:: Goal of the exercise ::
Could you restate word for word every line from the one containing "U1: NE5532 -> MCP6002" to the end of the records, and nothing else?

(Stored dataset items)
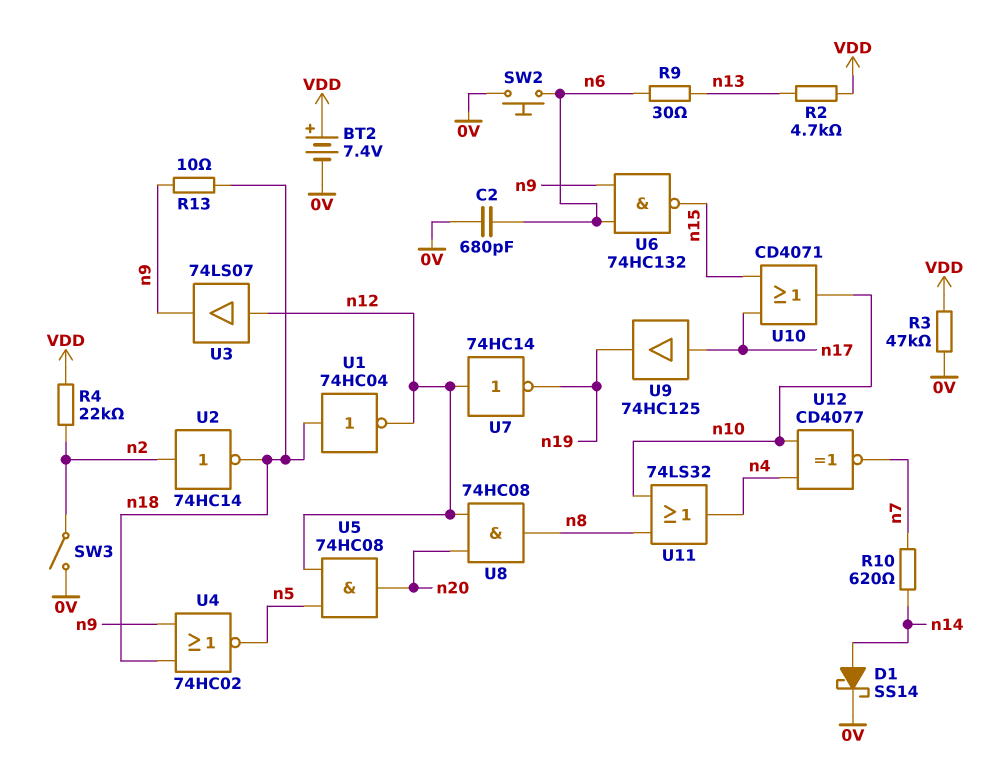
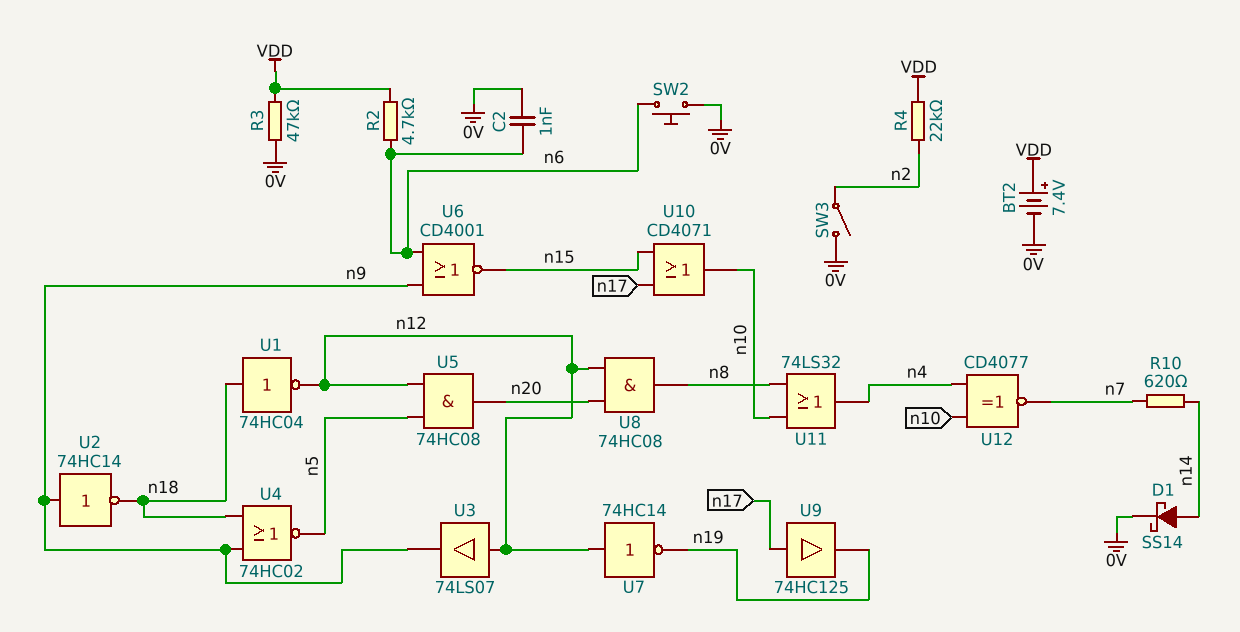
C2: 680pF (0V, n6) -> 1nF (0V, n6)
R2: 4.7k (VDD, n13) -> 4.7k (VDD, n6)
R9: 30 (n6, n13) -> none
R13: 10 (n9, n18) -> none
U2: NOT 74HC14 (in n2, out n18) -> NOT 74HC14 (in n9, out n18)
U6: NAND 74HC132 (in n6, in n9, out n15) -> NOR CD4001 (in n6, in n9, out n15)

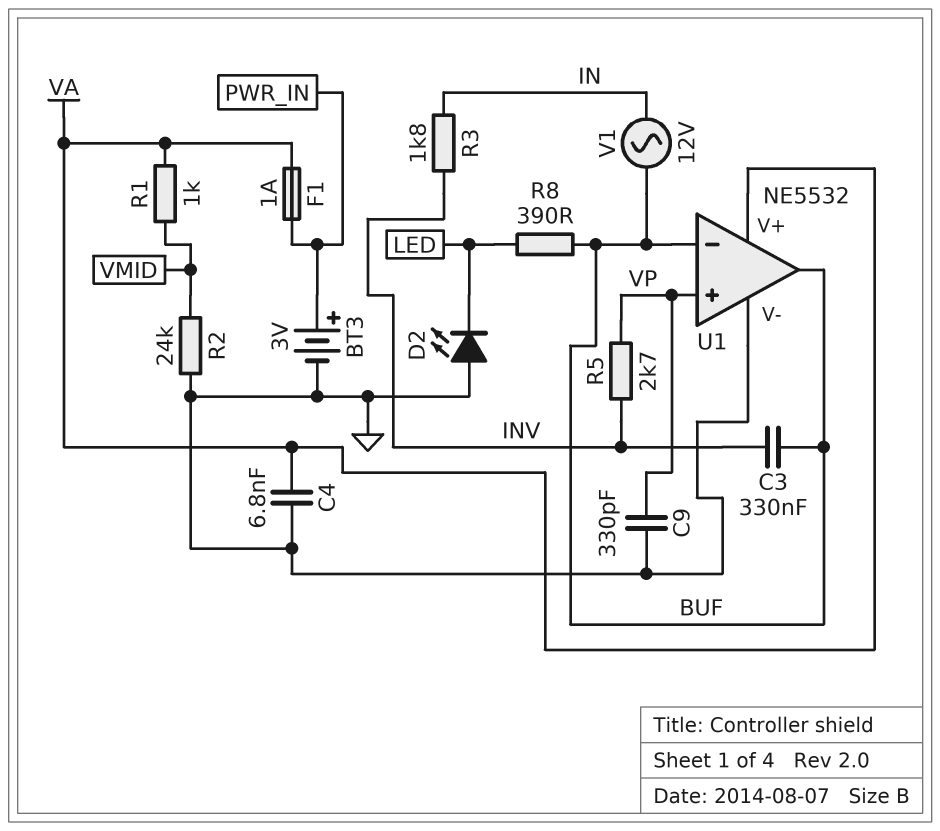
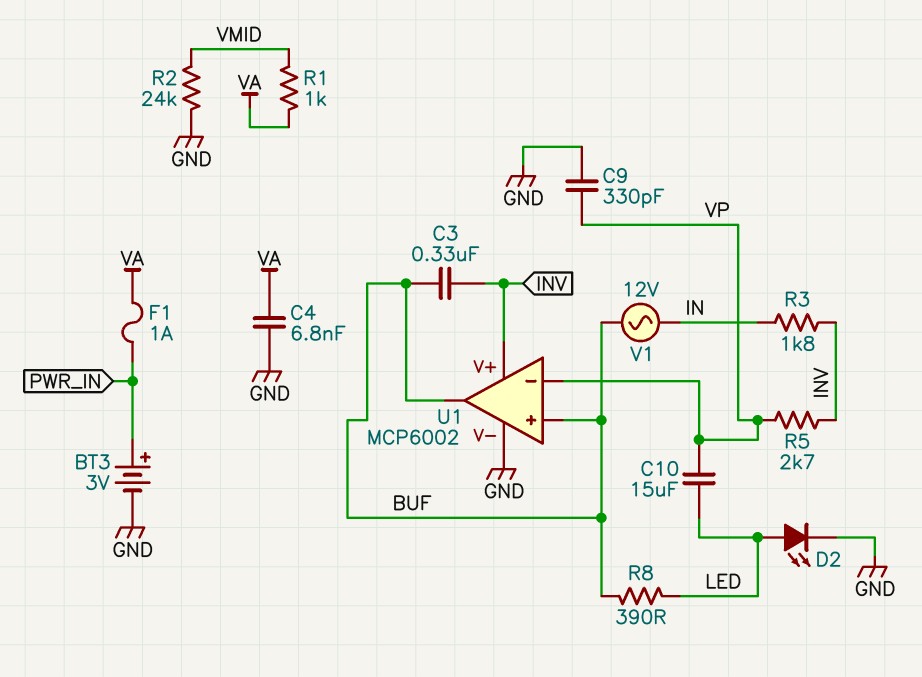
C10: none -> 15uF (LED, VP)
D2: LED (A GND, K LED) -> LED (A LED, K GND)
U1: NE5532 -> MCP6002
U1 pin V+: VA -> INV
U1 pin in+: VP -> BUF
U1 pin in-: BUF -> VP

:: Solution to this task ::
U1: NE5532 -> MCP6002
U1 pin V+: VA -> INV
U1 pin in+: VP -> BUF
U1 pin in-: BUF -> VP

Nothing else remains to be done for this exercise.